# Action item
Return, word for word, only the lines of the data below that lie between the line with "RGB1 pin GND: none -> GND" and the line with "BT3 pin GND: none -> GND", those two lines included.

# Records to use
───
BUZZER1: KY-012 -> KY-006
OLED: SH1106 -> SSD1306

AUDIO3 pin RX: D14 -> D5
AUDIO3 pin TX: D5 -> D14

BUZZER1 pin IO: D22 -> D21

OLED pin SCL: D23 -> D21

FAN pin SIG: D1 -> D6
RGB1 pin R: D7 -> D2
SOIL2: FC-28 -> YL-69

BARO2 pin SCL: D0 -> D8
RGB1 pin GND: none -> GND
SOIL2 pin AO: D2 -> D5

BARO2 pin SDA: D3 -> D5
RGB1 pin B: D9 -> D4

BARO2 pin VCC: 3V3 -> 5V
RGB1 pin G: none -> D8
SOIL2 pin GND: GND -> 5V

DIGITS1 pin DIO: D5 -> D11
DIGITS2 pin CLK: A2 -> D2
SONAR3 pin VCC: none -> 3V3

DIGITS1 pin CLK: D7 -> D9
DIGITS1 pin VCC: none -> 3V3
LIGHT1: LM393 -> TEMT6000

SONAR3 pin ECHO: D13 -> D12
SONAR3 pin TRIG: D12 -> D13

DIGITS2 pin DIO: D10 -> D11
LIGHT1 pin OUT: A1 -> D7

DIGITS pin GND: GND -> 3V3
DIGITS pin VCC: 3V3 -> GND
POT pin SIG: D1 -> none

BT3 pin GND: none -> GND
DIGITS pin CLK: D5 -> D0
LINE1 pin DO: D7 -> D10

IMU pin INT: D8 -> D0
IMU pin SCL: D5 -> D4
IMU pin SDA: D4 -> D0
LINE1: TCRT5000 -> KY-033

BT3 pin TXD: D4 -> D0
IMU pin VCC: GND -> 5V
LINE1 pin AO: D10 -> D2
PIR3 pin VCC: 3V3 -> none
───
# Answer section
RGB1 pin GND: none -> GND
SOIL2 pin AO: D2 -> D5

BARO2 pin SDA: D3 -> D5
RGB1 pin B: D9 -> D4

BARO2 pin VCC: 3V3 -> 5V
RGB1 pin G: none -> D8
SOIL2 pin GND: GND -> 5V

DIGITS1 pin DIO: D5 -> D11
DIGITS2 pin CLK: A2 -> D2
SONAR3 pin VCC: none -> 3V3

DIGITS1 pin CLK: D7 -> D9
DIGITS1 pin VCC: none -> 3V3
LIGHT1: LM393 -> TEMT6000

SONAR3 pin ECHO: D13 -> D12
SONAR3 pin TRIG: D12 -> D13

DIGITS2 pin DIO: D10 -> D11
LIGHT1 pin OUT: A1 -> D7

DIGITS pin GND: GND -> 3V3
DIGITS pin VCC: 3V3 -> GND
POT pin SIG: D1 -> none

BT3 pin GND: none -> GND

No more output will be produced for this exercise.